[Your task]: Reproduce only what runs from the line containing "brown book: 4 -> 6" to the line containing "white duck: 7 -> 6" in the records below, inclusive. Keep it exact, and keep the pictures out.

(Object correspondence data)
________________

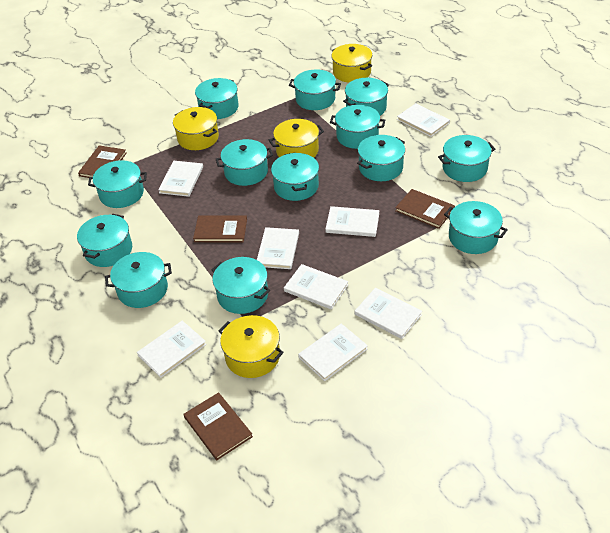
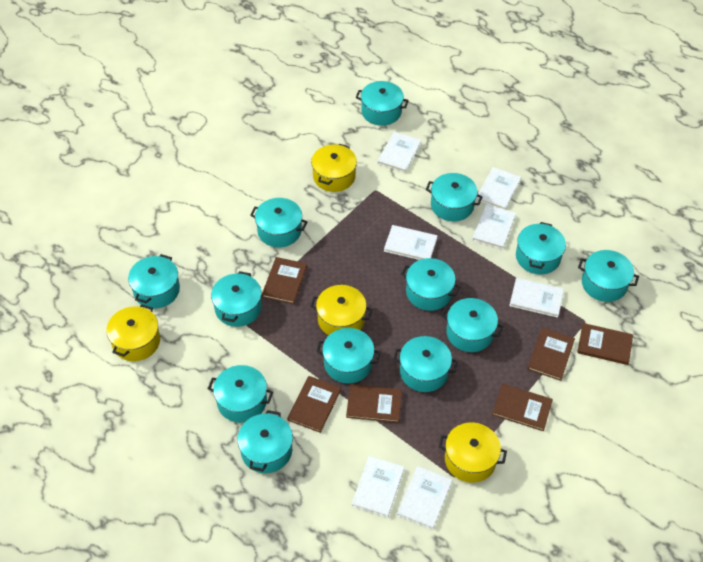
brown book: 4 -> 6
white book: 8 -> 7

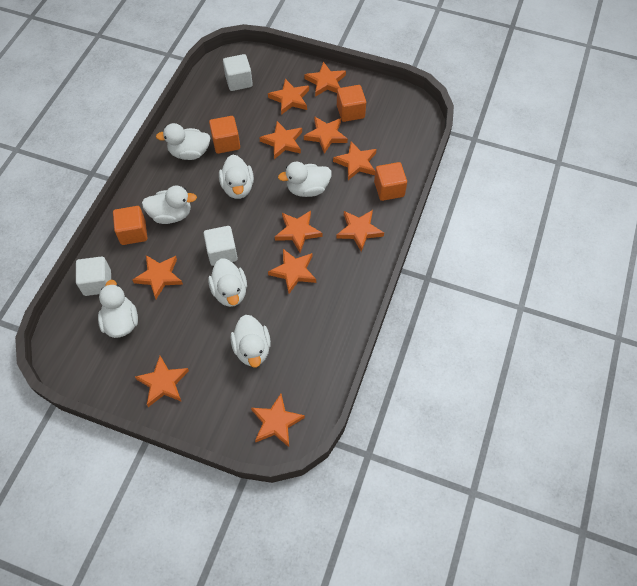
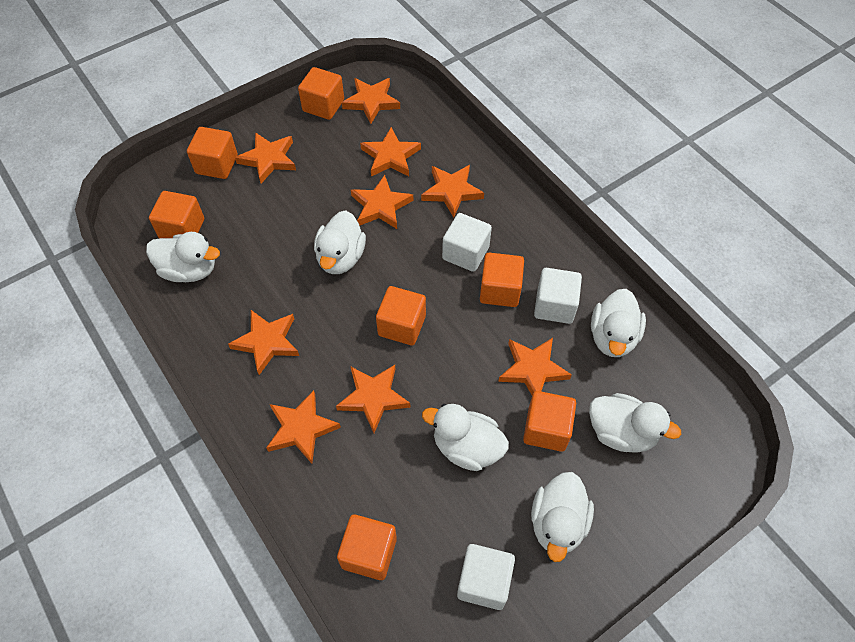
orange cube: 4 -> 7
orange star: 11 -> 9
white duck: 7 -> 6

________________

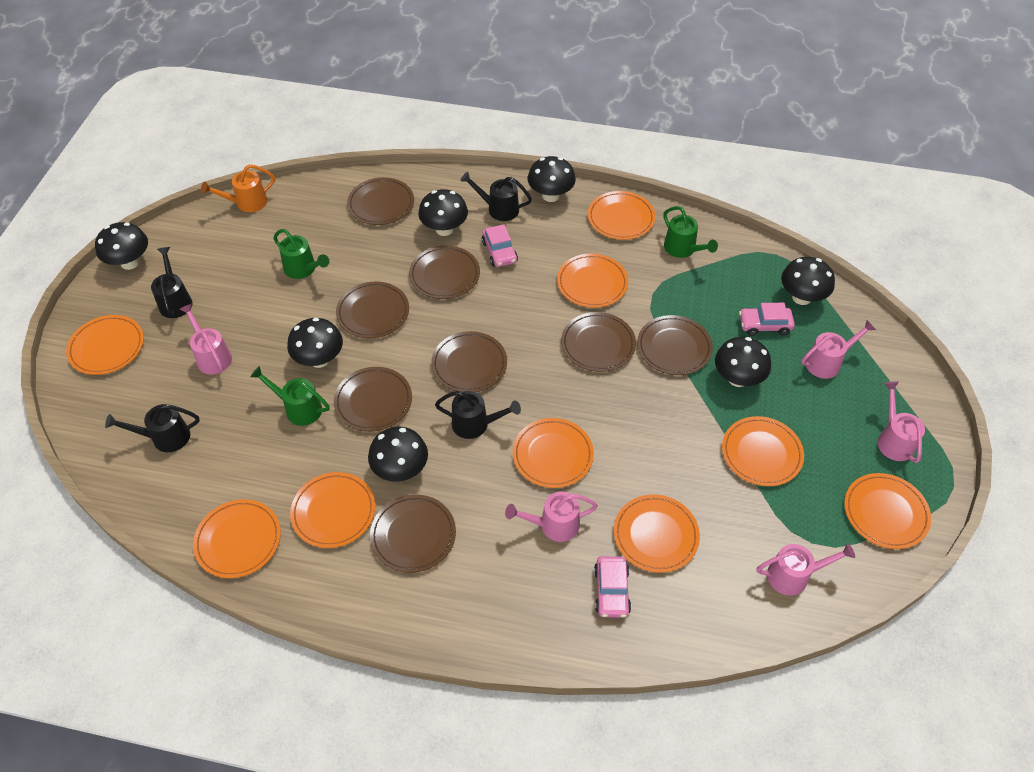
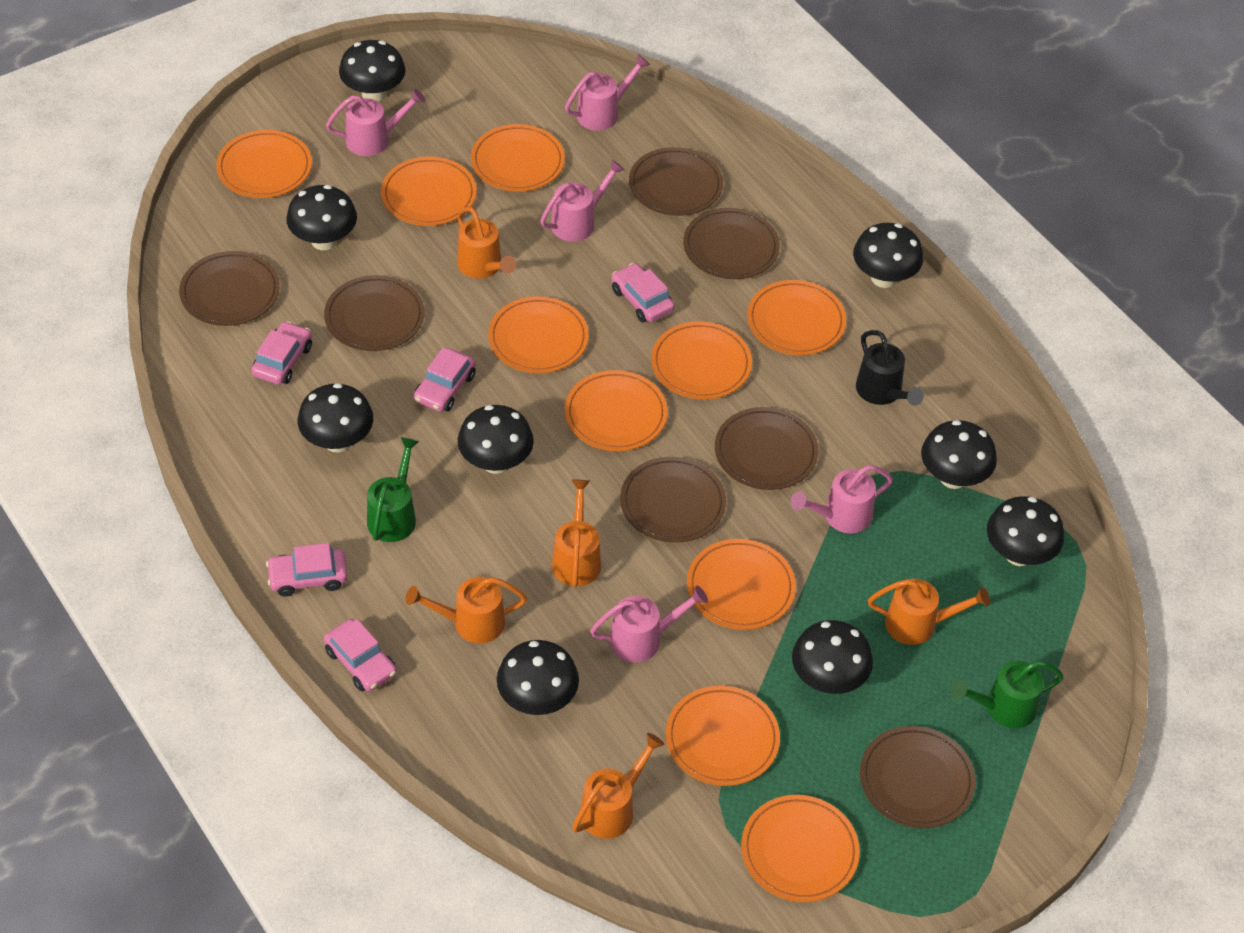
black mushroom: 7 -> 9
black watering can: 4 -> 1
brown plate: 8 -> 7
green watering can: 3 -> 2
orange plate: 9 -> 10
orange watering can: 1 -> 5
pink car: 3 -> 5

________________

[Solution for this task]:
brown book: 4 -> 6
white book: 8 -> 7

orange cube: 4 -> 7
orange star: 11 -> 9
white duck: 7 -> 6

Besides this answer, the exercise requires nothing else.